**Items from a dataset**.
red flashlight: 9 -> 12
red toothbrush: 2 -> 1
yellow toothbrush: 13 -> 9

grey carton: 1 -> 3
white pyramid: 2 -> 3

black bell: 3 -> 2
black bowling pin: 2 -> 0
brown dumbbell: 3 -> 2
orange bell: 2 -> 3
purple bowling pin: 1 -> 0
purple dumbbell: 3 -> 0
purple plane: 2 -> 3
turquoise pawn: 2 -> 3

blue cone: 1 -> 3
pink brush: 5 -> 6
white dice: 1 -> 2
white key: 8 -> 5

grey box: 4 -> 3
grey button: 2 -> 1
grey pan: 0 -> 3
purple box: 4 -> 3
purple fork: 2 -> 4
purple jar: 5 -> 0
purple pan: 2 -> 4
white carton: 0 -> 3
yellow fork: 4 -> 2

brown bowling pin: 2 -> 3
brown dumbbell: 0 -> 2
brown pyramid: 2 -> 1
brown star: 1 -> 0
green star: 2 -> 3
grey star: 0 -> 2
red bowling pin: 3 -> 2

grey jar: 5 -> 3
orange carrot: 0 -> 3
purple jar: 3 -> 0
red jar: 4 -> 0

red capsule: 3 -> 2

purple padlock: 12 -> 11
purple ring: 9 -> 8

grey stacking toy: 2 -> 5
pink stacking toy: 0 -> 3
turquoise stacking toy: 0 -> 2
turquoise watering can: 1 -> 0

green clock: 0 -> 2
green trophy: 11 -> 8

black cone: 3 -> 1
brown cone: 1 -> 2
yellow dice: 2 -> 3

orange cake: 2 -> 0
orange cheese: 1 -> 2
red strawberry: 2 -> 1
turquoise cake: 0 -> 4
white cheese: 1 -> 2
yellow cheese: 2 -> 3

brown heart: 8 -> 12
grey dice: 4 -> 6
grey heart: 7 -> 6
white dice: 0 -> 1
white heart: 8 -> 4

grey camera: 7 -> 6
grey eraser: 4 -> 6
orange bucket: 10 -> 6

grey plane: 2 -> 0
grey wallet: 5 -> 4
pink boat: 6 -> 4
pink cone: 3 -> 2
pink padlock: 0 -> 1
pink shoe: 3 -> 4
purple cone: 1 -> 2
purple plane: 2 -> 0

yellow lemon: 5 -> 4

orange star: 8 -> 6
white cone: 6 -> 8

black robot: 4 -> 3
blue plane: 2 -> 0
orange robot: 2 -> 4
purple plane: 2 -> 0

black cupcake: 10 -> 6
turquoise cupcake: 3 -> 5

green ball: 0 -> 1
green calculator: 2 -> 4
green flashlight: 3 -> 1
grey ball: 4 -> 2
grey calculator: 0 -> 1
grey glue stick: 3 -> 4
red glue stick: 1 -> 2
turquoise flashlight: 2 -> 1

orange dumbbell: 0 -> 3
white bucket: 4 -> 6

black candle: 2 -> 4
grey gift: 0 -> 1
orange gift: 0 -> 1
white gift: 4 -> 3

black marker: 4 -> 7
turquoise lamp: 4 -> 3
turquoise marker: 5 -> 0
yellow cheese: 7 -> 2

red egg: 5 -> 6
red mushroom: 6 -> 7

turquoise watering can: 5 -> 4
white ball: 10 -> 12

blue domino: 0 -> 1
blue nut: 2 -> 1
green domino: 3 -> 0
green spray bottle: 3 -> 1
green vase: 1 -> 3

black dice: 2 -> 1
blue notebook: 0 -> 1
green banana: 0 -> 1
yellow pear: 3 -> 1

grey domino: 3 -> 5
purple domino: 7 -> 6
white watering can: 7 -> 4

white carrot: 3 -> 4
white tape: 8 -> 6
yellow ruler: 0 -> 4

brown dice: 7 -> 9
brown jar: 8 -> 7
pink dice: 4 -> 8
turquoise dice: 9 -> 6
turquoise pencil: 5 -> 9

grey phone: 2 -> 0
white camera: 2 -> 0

**What needs to be done**.
Copy the lines above exactly, beginning at the line containing "green star: 2 -> 3" and stopping at the last line.

**Task result**.
green star: 2 -> 3
grey star: 0 -> 2
red bowling pin: 3 -> 2

grey jar: 5 -> 3
orange carrot: 0 -> 3
purple jar: 3 -> 0
red jar: 4 -> 0

red capsule: 3 -> 2

purple padlock: 12 -> 11
purple ring: 9 -> 8

grey stacking toy: 2 -> 5
pink stacking toy: 0 -> 3
turquoise stacking toy: 0 -> 2
turquoise watering can: 1 -> 0

green clock: 0 -> 2
green trophy: 11 -> 8

black cone: 3 -> 1
brown cone: 1 -> 2
yellow dice: 2 -> 3

orange cake: 2 -> 0
orange cheese: 1 -> 2
red strawberry: 2 -> 1
turquoise cake: 0 -> 4
white cheese: 1 -> 2
yellow cheese: 2 -> 3

brown heart: 8 -> 12
grey dice: 4 -> 6
grey heart: 7 -> 6
white dice: 0 -> 1
white heart: 8 -> 4

grey camera: 7 -> 6
grey eraser: 4 -> 6
orange bucket: 10 -> 6

grey plane: 2 -> 0
grey wallet: 5 -> 4
pink boat: 6 -> 4
pink cone: 3 -> 2
pink padlock: 0 -> 1
pink shoe: 3 -> 4
purple cone: 1 -> 2
purple plane: 2 -> 0

yellow lemon: 5 -> 4

orange star: 8 -> 6
white cone: 6 -> 8

black robot: 4 -> 3
blue plane: 2 -> 0
orange robot: 2 -> 4
purple plane: 2 -> 0

black cupcake: 10 -> 6
turquoise cupcake: 3 -> 5

green ball: 0 -> 1
green calculator: 2 -> 4
green flashlight: 3 -> 1
grey ball: 4 -> 2
grey calculator: 0 -> 1
grey glue stick: 3 -> 4
red glue stick: 1 -> 2
turquoise flashlight: 2 -> 1

orange dumbbell: 0 -> 3
white bucket: 4 -> 6

black candle: 2 -> 4
grey gift: 0 -> 1
orange gift: 0 -> 1
white gift: 4 -> 3

black marker: 4 -> 7
turquoise lamp: 4 -> 3
turquoise marker: 5 -> 0
yellow cheese: 7 -> 2

red egg: 5 -> 6
red mushroom: 6 -> 7

turquoise watering can: 5 -> 4
white ball: 10 -> 12

blue domino: 0 -> 1
blue nut: 2 -> 1
green domino: 3 -> 0
green spray bottle: 3 -> 1
green vase: 1 -> 3

black dice: 2 -> 1
blue notebook: 0 -> 1
green banana: 0 -> 1
yellow pear: 3 -> 1

grey domino: 3 -> 5
purple domino: 7 -> 6
white watering can: 7 -> 4

white carrot: 3 -> 4
white tape: 8 -> 6
yellow ruler: 0 -> 4

brown dice: 7 -> 9
brown jar: 8 -> 7
pink dice: 4 -> 8
turquoise dice: 9 -> 6
turquoise pencil: 5 -> 9

grey phone: 2 -> 0
white camera: 2 -> 0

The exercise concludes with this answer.